/---

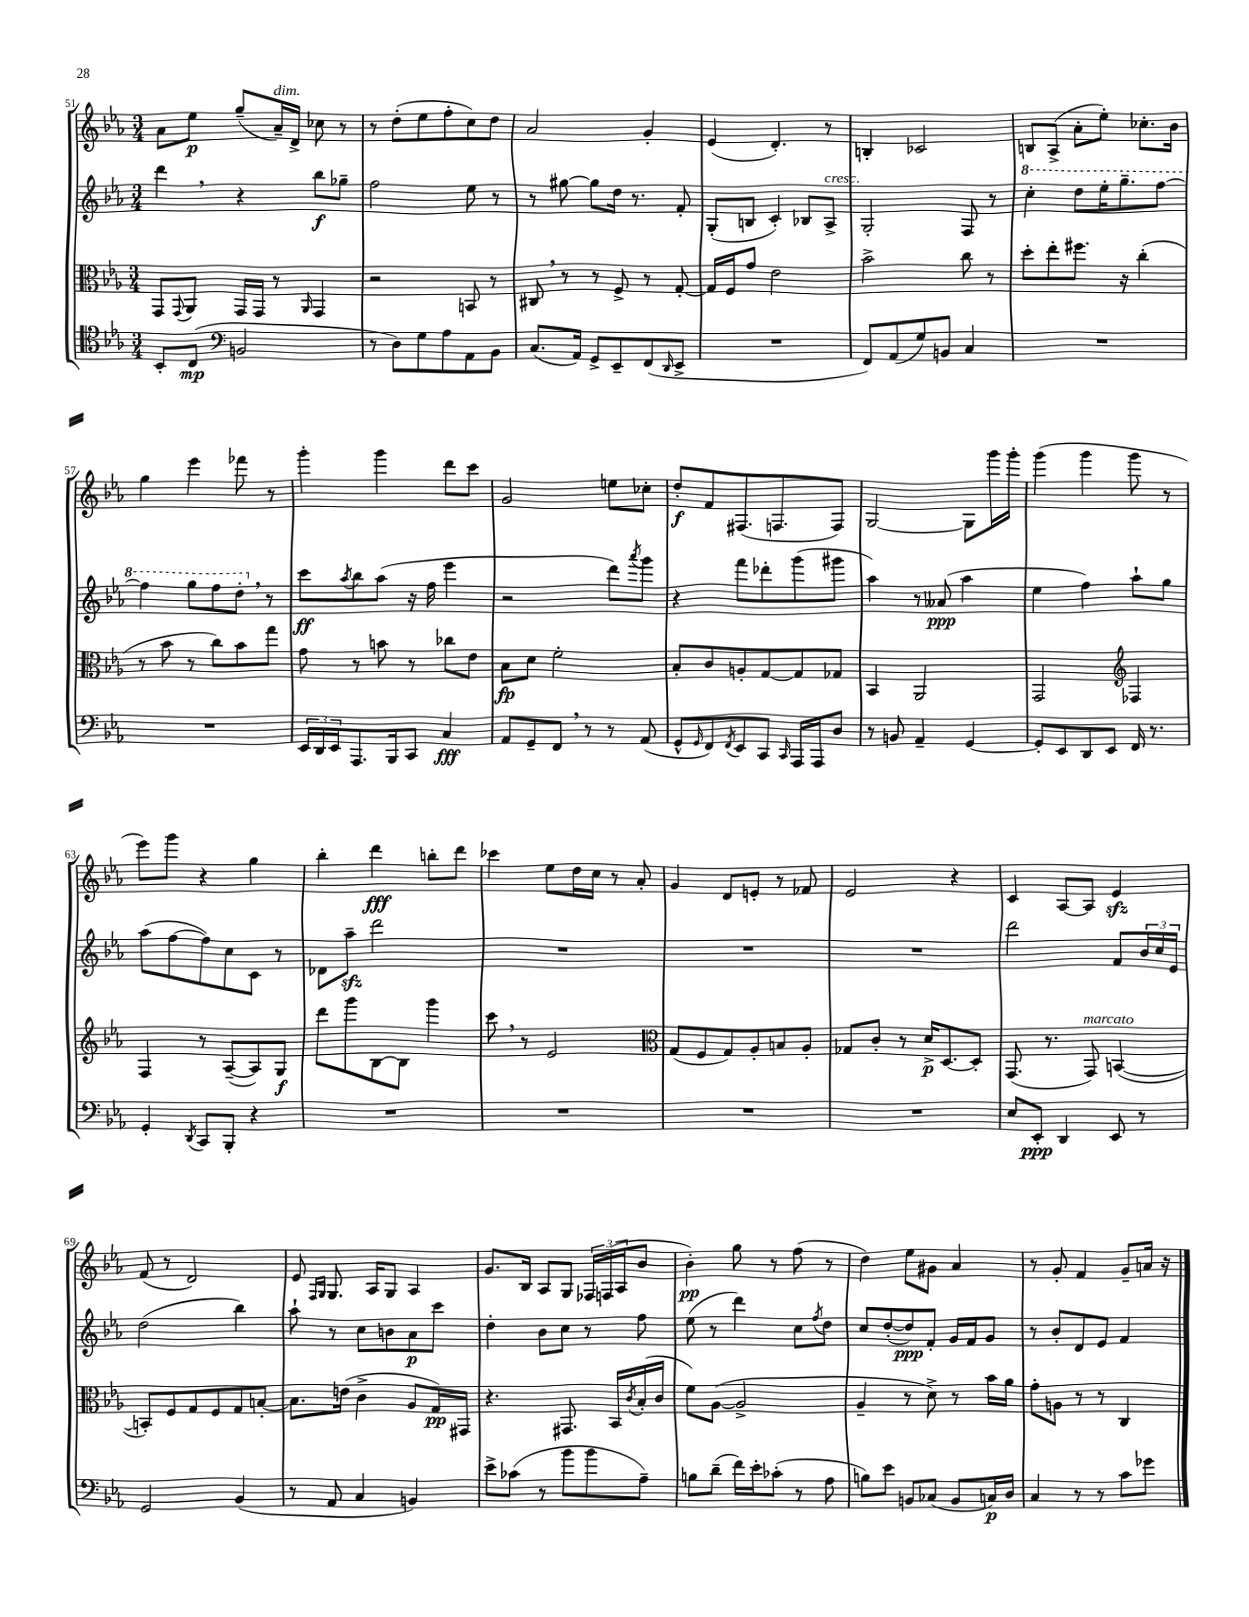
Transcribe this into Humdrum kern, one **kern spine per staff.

**kern	**kern	**kern	**kern
*staff4	*staff3	*staff2	*staff1
*clefC4	*clefC3	*clefG2	*clefG2
*k[b-e-a-]	*k[b-e-a-]	*k[b-e-a-]	*k[b-e-a-]
*M3/4	*M3/4	*M3/4	*M3/4
8BB-'	8GG	4ddd	8a-
.	8qqGG	.	.
(8C	8AA-	.	8ee-
*clefF4	*	*	*
2BB	16GG	4r	(8gg~
.	16GG	.	.
.	8r	.	16a-~)
.	.	.	16d^
.	16qqAA-	.	.
.	4GG	8bb-	8cc-
.	.	8gg-~	8r
=	=	=	=
8r	2r	2ff	8r
8D)	.	.	(8dd'
8G	.	.	8ee-
8A-	.	.	8ff'
8AA-	8BB	8ee-	8cc)
8BB-	8r	8r	8dd
=	=	=	=
(8.C	8C#	8r	2a-
.	8r	[8gg#	.
16AA-)	.	.	.
8GG^	8r	8gg#]	.
8EE-~	8F^	16dd	.
.	.	8.r	.
(8FF	8r	.	4g'
16qqDD	.	.	.
8EE-^	[8G'	8f'	.
=	=	=	=
2.r	16G]	(8G'	(4e-
.	16F	.	.
.	8g	8B	.
.	2e-	4c')	4.d')
.	.	8B-	.
.	.	8A-^	8r
=	=	=	=
8FF)	2b-^	2G'	4B'
(8AA-	.	.	.
8G)	.	.	2c-
8BB	.	.	.
4C	8cc	8F	.
.	8r	8r	.
=	=	=	=
2.r	8dd'	4ccc'	8B
.	8ee-'	.	(8A-^
.	8.ff#	8ddd	8a-'
.	.	16eee-'	8ee-')
.	16r	8.ggg~	.
.	(4cc'	.	8.cc-'
.	.	[8fff	.
.	.	.	16b-
=	=	=	=
2.r	8r	4fff]	4gg
.	8b-	.	.
.	8r	8ggg	4eee-
.	8cc)	8fff	.
.	8b-	8ddd'	8fff-
.	8gg	8r	8r
=	=	=	=
24EE-	8g	8ccc	4ggg'
24DD	.	.	.
24EE-	.	.	.
.	.	8qaa-	.
8.AAA-	8r	8bb-	.
.	8b	(8aa-	4ggg
16BBB-	.	.	.
8CC	8r	16r	.
.	.	16ff	.
4C	8cc-	4eee-	8ddd
.	8e-	.	8ccc
=	=	=	=
8AA-	8B-	2r	2g
8GG~	8d	.	.
8FF	2f'	.	.
8r	.	.	.
8r	.	8ddd)	8ee
.	.	8qaaa-	.
(8AA-	.	8ggg	8cc-'
=	=	=	=
8GG^^	8B-'	4r	8dd'
16qqGG	.	.	.
8FF)	8c	.	8f
8qFF	.	.	.
8EE-	8A'	8fff	(8.F#
8CC	[8G	8ddd-'	.
.	.	.	8.F
16qqCC	.	.	.
16AAA-	8G]	(8ggg	.
16AAA-	.	.	.
8D	8G-	8ggg#	8F)
=	=	=	=
8r	4BB-	4aa-)	[2G
8BB	.	.	.
4AA-~	2AA-	8r	.
.	.	(8a--	.
[4GG	.	4aa-	8G]
.	.	.	16ggg
.	.	.	16ggg'
=	=	=	=
8GG']	2GG	4ee-	(4ggg
8EE-	.	.	.
8DD	.	4ff)	4ggg
8EE-	.	.	.
*	*clefG2	*	*
16FF	4F-	8aa-`	8ggg
8.r	.	.	.
.	.	8gg	8r
=	=	=	=
4GG'	4F	(8aa-	8eee-)
.	.	[8ff	8ggg
8qDD	.	.	.
8CC	8r	8ff])	4r
8BBB-'	([8A-~	8cc	.
4r	8A-])	8c	4gg
.	8G	8r	.
=	=	=	=
2.r	8ddd	8d-	4bb-'
.	8ggg	8aa-~	.
.	[8B-	2ddd	4ddd
.	8B-]	.	.
.	4ggg	.	8bb'
.	.	.	8ddd
=	=	=	=
2.r	8ccc	2.r	4ccc-
.	8r	.	.
.	2e-	.	8ee-
.	.	.	16dd
.	.	.	16cc
.	.	.	8r
.	.	.	8a-'
=	=	=	=
*	*clefC3	*	*
2.r	(8G	2.r	4g
.	8F	.	.
.	8G)	.	8d
.	8A-'	.	8e'
.	8B	.	8r
.	8A-'	.	8f-
=	=	=	=
2.r	8G-	2.r	2e-
.	8c'	.	.
.	8r	.	.
.	16d^	.	.
.	[8.D	.	.
.	.	.	4r
.	8D']	.	.
=	=	=	=
8E-	(8.GG	2ddd	4c
8EE-'	.	.	.
.	8.r	.	.
4DD	.	.	[8A-
.	8GG)	.	8A-]
8EE-	([4BB	8f	4e-
8r	.	24b-	.
.	.	24cc	.
.	.	24e-	.
=	=	=	=
2GG	8BB'])	(2dd	(8f
.	8F	.	8r
.	8G	.	2d)
.	8F	.	.
(4BB-	8G	4bb-)	.
.	[8B'	.	.
=	=	=	=
8r	8.B]	8aa-`	8e-
.	.	.	16qqF
.	.	.	16qqG
8AA-	.	8r	8.G
.	(16e	.	.
4C	4c^	8cc	.
.	.	.	16A-
.	.	8b	8G
4BB)	8A-	8a-	4A-
.	16G)	8ccc	.
.	16GG#	.	.
=	=	=	=
8e-^	4.r	4dd'	8.g
(8c-	.	.	.
.	.	.	16B-
8r	.	8b-	8A-
8b-	8.GG#	8cc	8G
8b-	.	8r	24F-
.	.	.	(24F
.	16BB-	.	.
.	.	.	24A-
.	8qc	.	.
8A-~)	(16B-'	8ff	8b-
.	16c	.	.
=	=	=	=
8B	8f)	(8ee-	4b-')
(8d~	([8A-	8r	.
16f)	2A-^]	4ddd)	8gg
16e-'	.	.	.
(8c-'	.	.	8r
8r	.	8cc	(8ff
.	.	8qff	.
8A-	.	8dd	8r
=	=	=	=
8B)	4A-~	8cc	4dd)
8e-	.	([8dd'	.
8BB	8r	8dd])	8ee-
(8C-	8d^)	8f'	8g#
8BB	8r	16g	4a-
.	.	16f	.
16C)	16b-	8g	.
16D	16a-	.	.
=	=	=	=
4C	8g'	8r	8r
.	8A	8b-'	8g'
8r	8r	8d	4f
8r	8r	8e-	.
8c	4C	4f	8g~
8g-	.	.	16a
.	.	.	16r
==	==	==	==
*-	*-	*-	*-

\---

(Problem): Please report every line in the rows above that contains the string "kern", copying each such line in full.

(Correct response):
Transcribe this into Humdrum kern, one **kern spine per staff.
**kern	**kern	**kern	**kern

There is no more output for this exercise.